■ **WORK INSTRUCTIONS**
Identify all lines in the data containing the string "plane". Copy them out.
───── INPUT FOR THIS TASK ─────
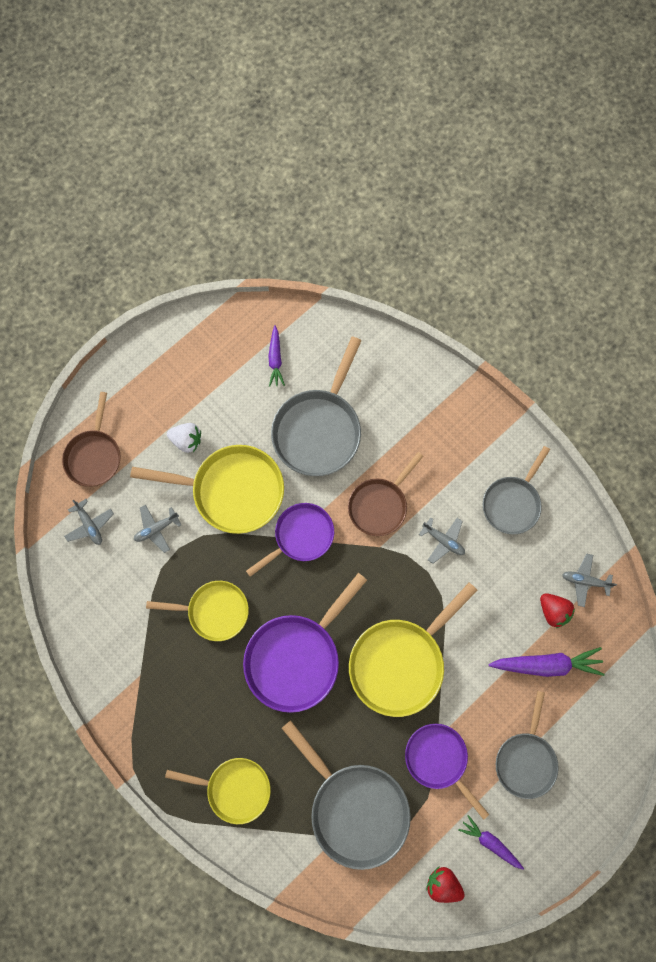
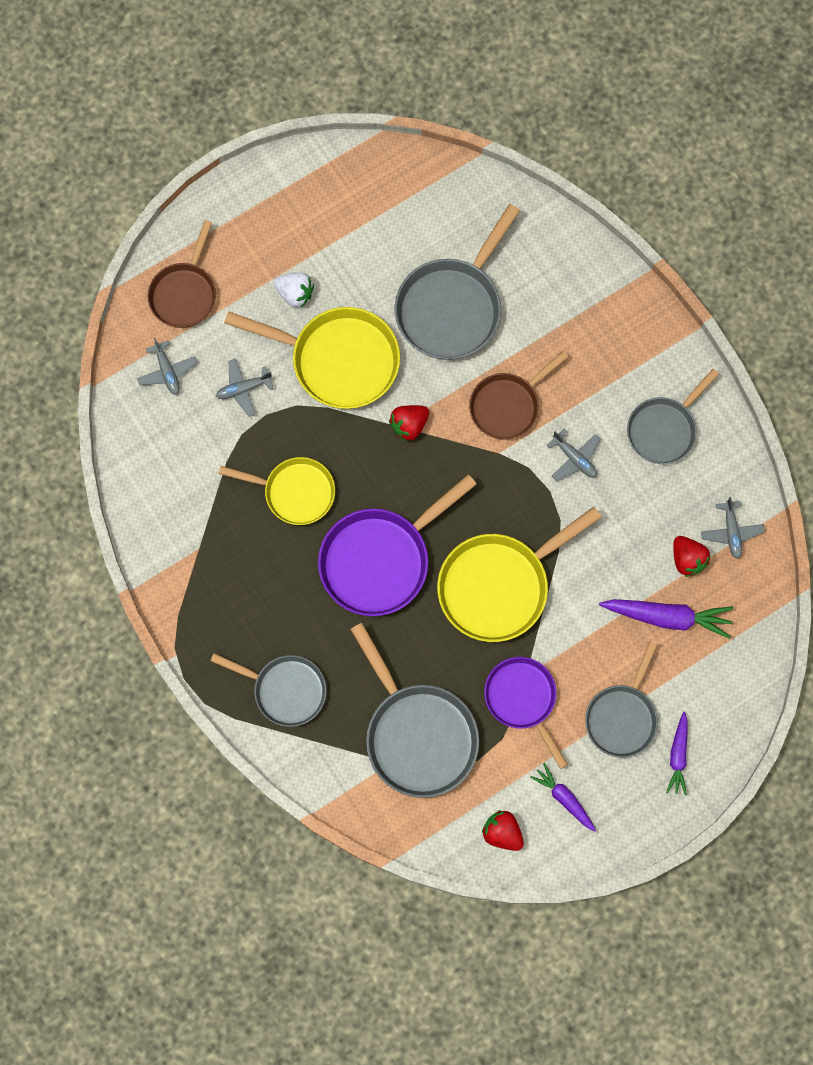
camera: 10 degrees right, 0 degrees up
yellow pan [165,758,271,824] -> grey pan [210,653,327,727]
purple pan [246,503,334,577] -> red strawberry [389,405,429,442]
purple carrot [268,325,285,387] -> purple carrot moved to [666,711,688,795]
grey plane [562,554,617,607] -> grey plane turned 120 degrees counterclockwise [701,497,765,559]

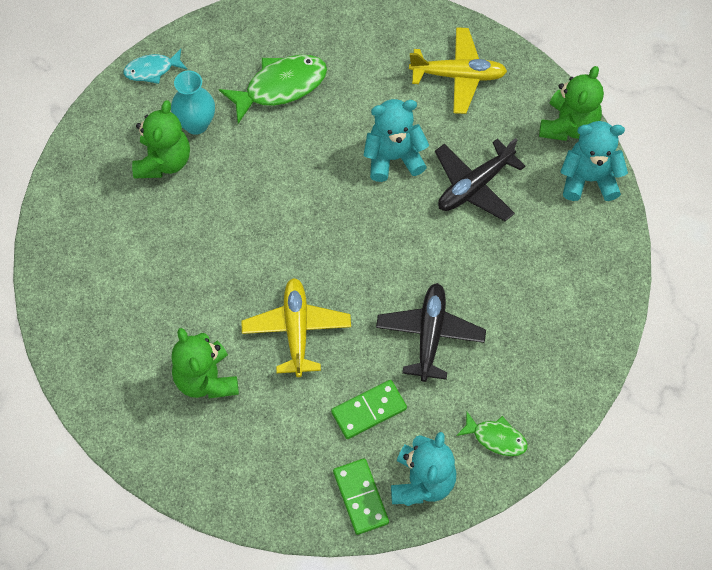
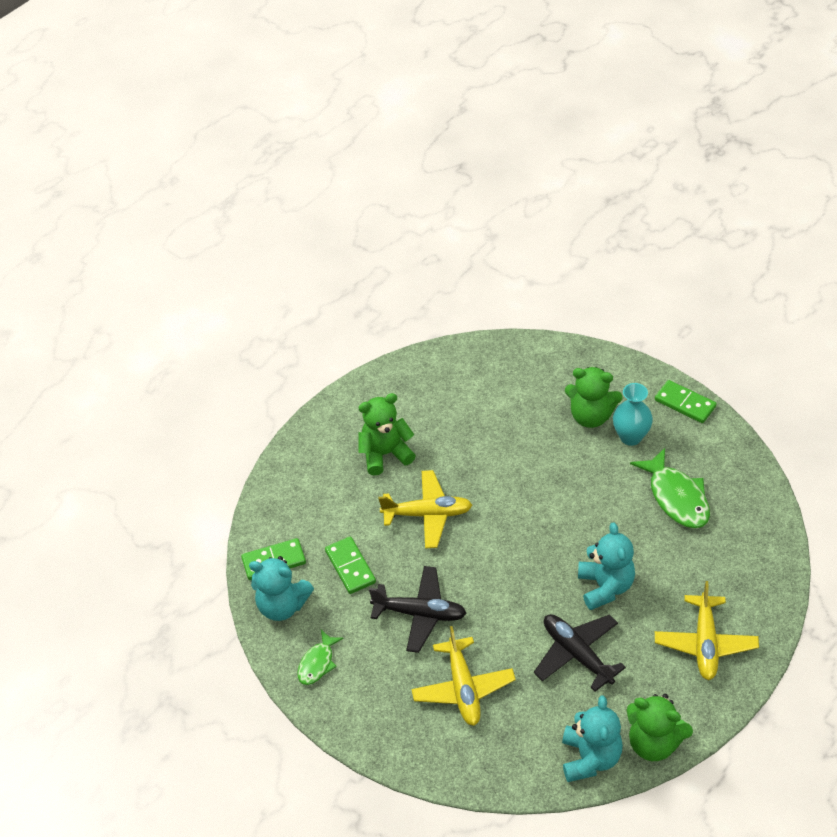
camera: 95 degrees right, 15 degrees down
turquoise fish [123,49,187,84] -> green domino [655,380,716,423]
none -> yellow plane [411,626,516,726]

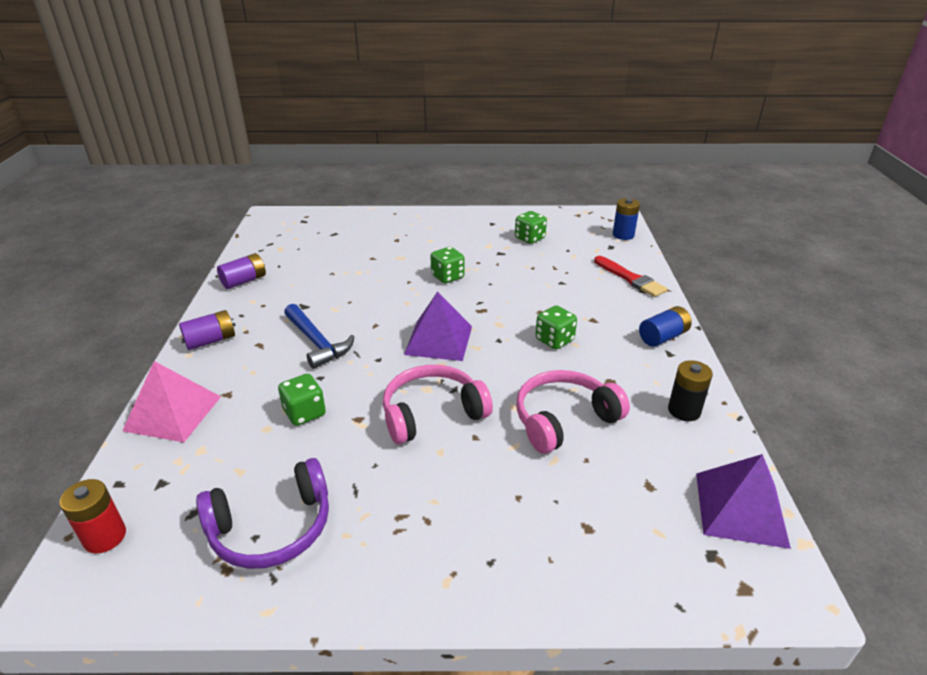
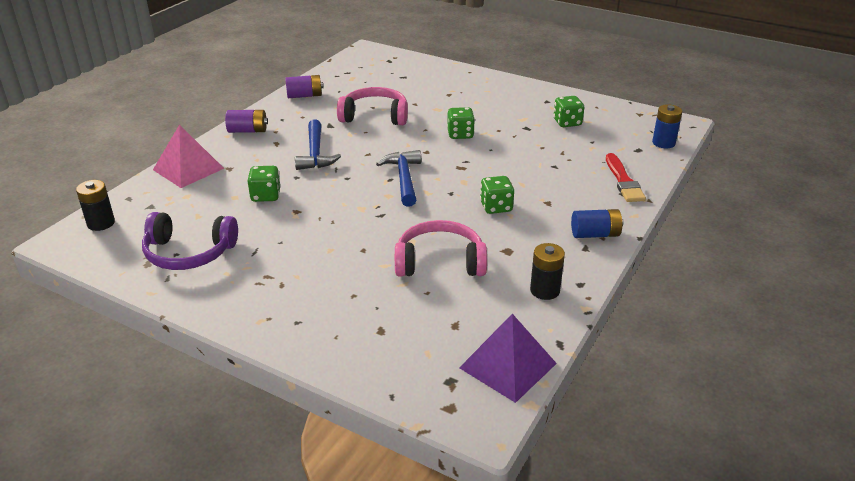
camera: 30 degrees right, 0 degrees up
red battery [60,479,126,554] -> black battery [76,180,115,231]
pink headphones [383,365,493,444] -> pink headphones moved to [337,87,408,125]
purple pyramid [404,291,472,361] -> blue hammer [376,150,421,207]

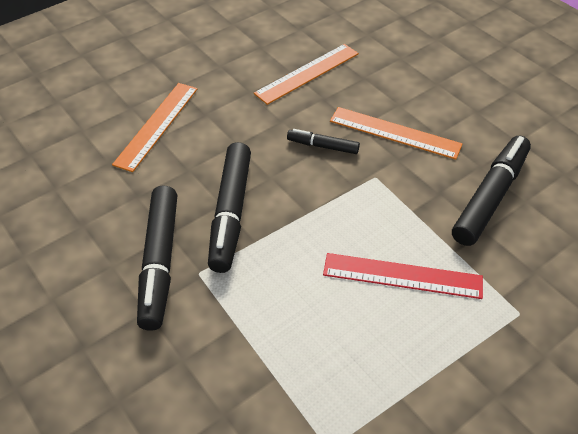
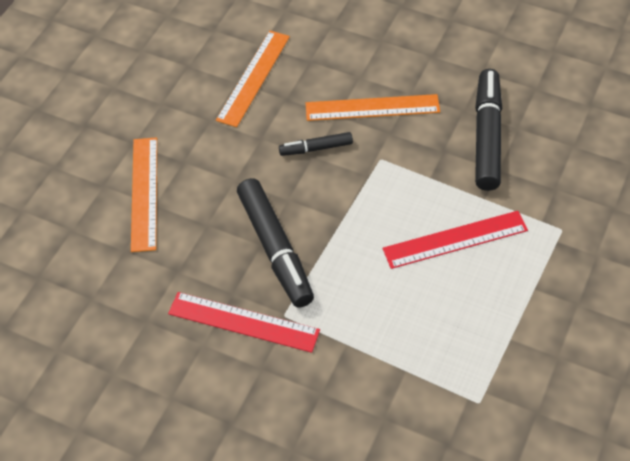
camera: 25 degrees left, 5 degrees up
black marker [137,186,177,331] -> red ruler [168,292,320,353]

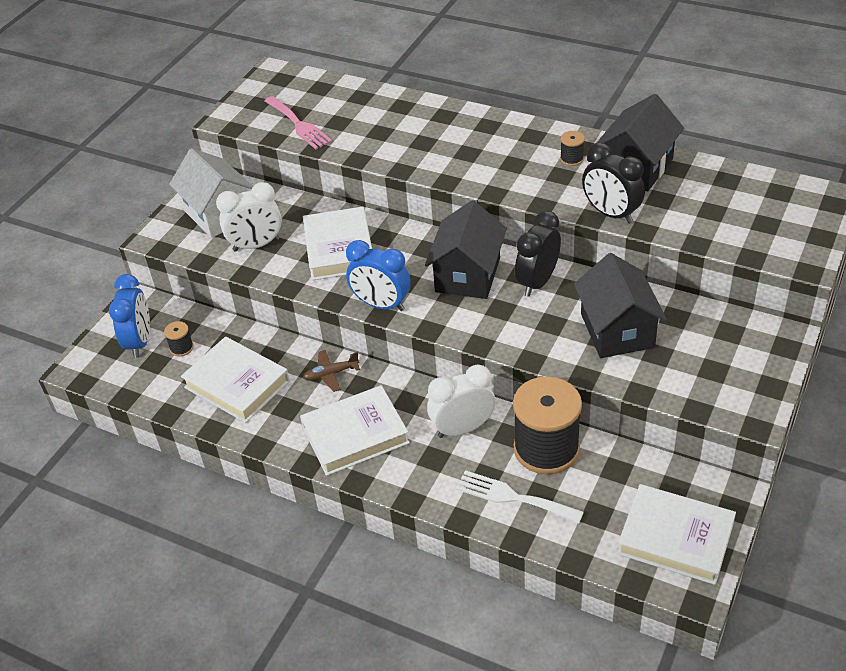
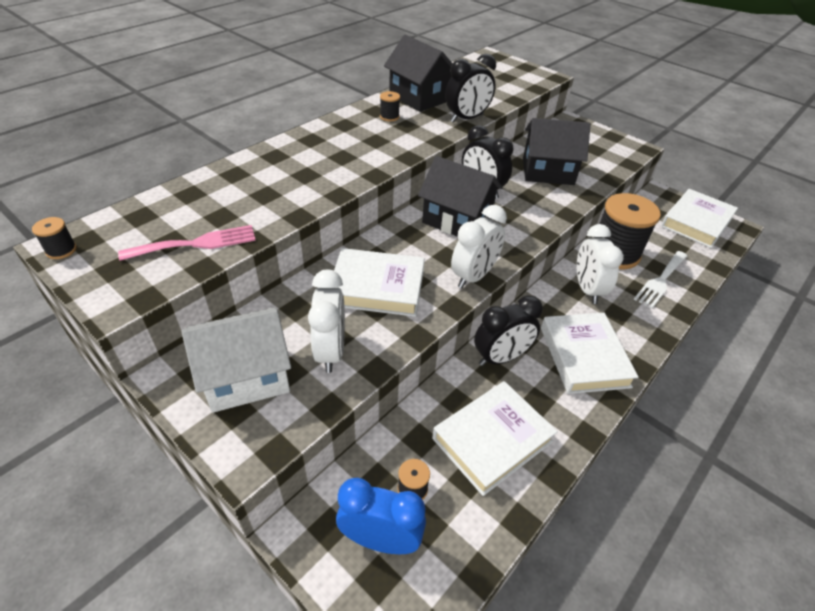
camera: 80 degrees left, 0 degrees up
brown plane [303,350,360,392] -> black clock [474,295,543,366]
blue clock [346,240,411,311] -> white clock [451,205,507,288]
none -> black spool [32,217,77,259]

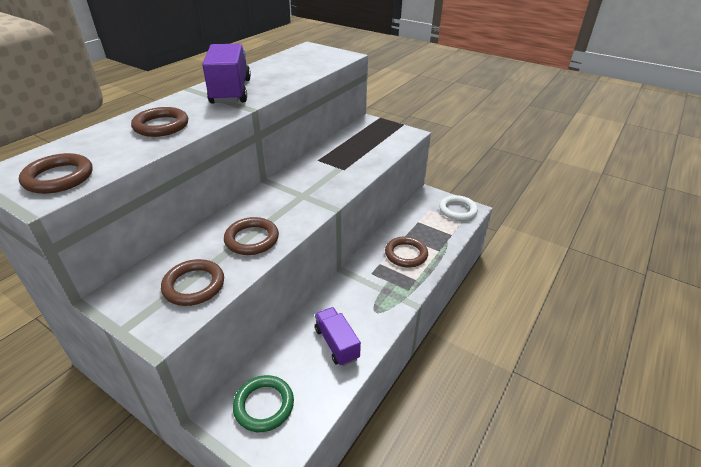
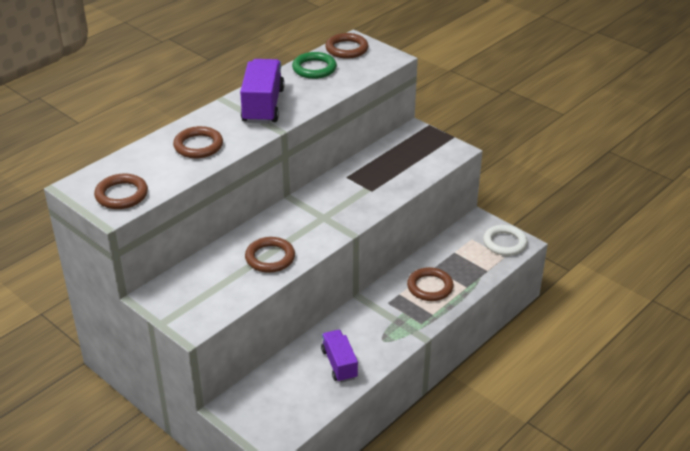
camera: 10 degrees right, 0 degrees up
brown ring [161,259,224,306] -> brown ring moved to [325,33,369,59]
green ring [233,375,294,432] -> green ring moved to [292,52,337,79]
─────
■ **RESPONSE BELOW**
grey plane [562,554,617,607] -> grey plane turned 120 degrees counterclockwise [701,497,765,559]
none -> yellow plane [411,626,516,726]
brown plane [303,350,360,392] -> black clock [474,295,543,366]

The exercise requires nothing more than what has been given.